Task objective
Could you write out the line containing "Give the centreline" and all the lines below it in the data, exactly, through the final one and nothing else?
################
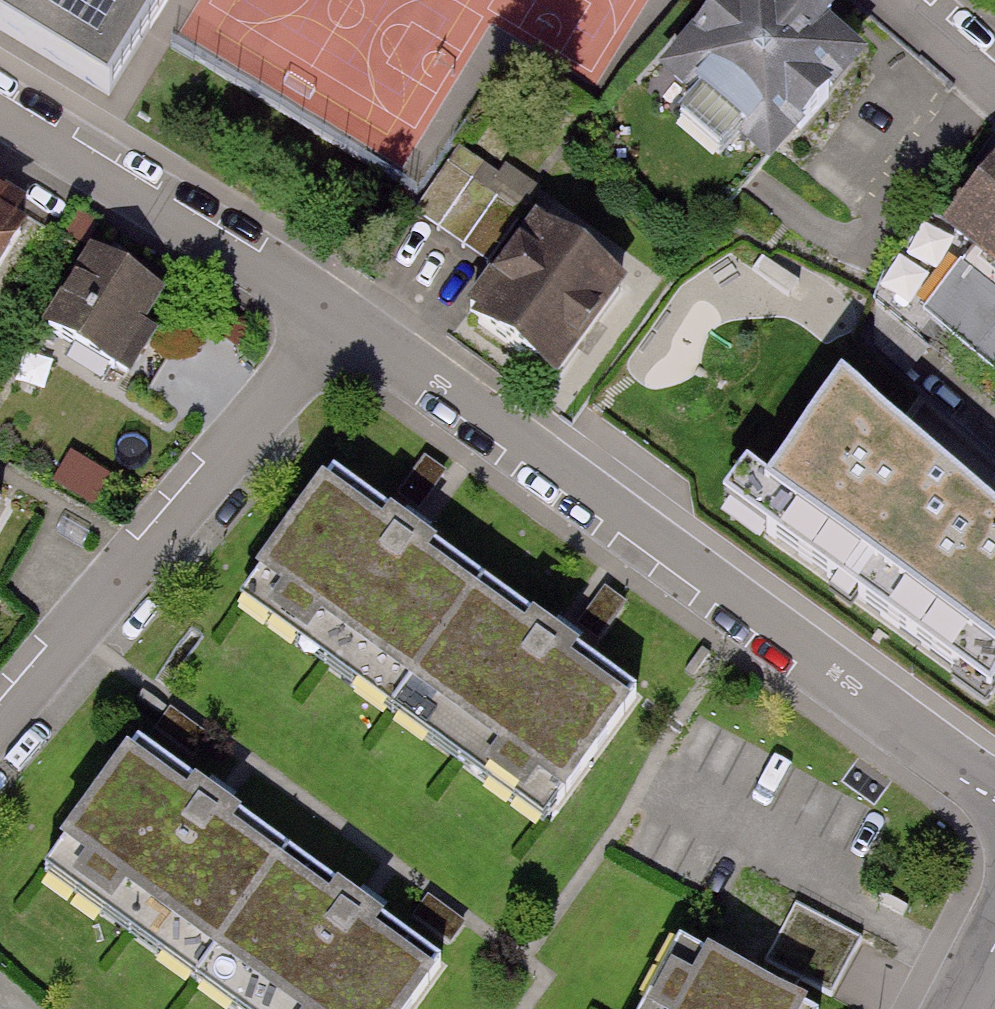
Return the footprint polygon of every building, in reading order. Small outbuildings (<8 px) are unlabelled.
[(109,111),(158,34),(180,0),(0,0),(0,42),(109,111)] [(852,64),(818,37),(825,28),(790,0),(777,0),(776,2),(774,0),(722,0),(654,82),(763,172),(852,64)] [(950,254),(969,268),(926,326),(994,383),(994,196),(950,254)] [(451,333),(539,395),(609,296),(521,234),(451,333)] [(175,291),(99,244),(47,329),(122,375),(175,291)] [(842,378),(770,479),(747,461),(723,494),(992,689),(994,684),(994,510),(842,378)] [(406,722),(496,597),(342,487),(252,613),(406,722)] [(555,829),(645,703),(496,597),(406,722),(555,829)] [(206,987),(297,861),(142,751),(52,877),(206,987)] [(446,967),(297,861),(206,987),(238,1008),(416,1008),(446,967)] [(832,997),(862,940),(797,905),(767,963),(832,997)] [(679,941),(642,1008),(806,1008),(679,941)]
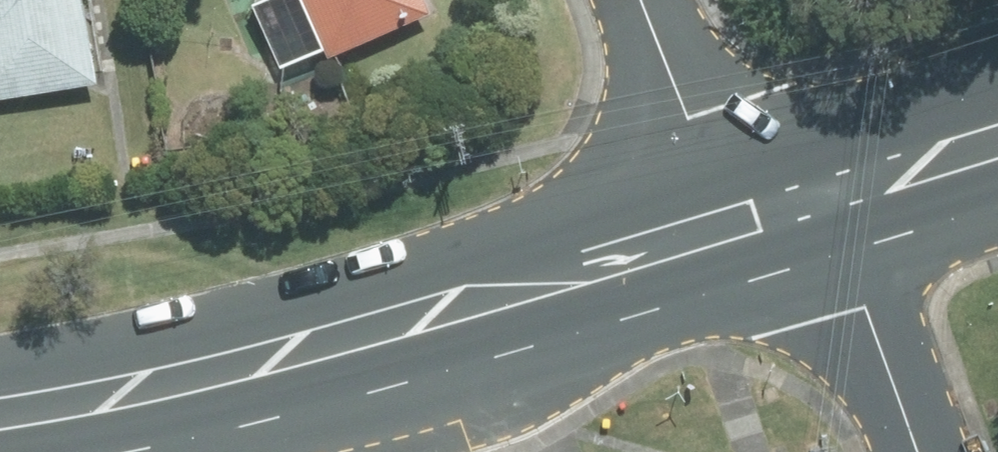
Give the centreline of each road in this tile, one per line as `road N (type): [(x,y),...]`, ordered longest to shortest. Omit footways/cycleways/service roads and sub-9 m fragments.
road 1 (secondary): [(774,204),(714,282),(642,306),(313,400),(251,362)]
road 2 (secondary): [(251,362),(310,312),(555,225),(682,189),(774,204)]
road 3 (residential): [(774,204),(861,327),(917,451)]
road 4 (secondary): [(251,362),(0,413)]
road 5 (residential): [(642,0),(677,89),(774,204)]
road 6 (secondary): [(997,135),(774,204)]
################
Task response
Give the centreline of each road in this tile, one per line as `road N (type): [(x,y),...]`, ordered longest to shortest. Omit footways/cycleways/service roads and sub-9 m fragments.
road 1 (secondary): [(774,204),(714,282),(642,306),(313,400),(251,362)]
road 2 (secondary): [(251,362),(310,312),(555,225),(682,189),(774,204)]
road 3 (residential): [(774,204),(861,327),(917,451)]
road 4 (secondary): [(251,362),(0,413)]
road 5 (residential): [(642,0),(677,89),(774,204)]
road 6 (secondary): [(997,135),(774,204)]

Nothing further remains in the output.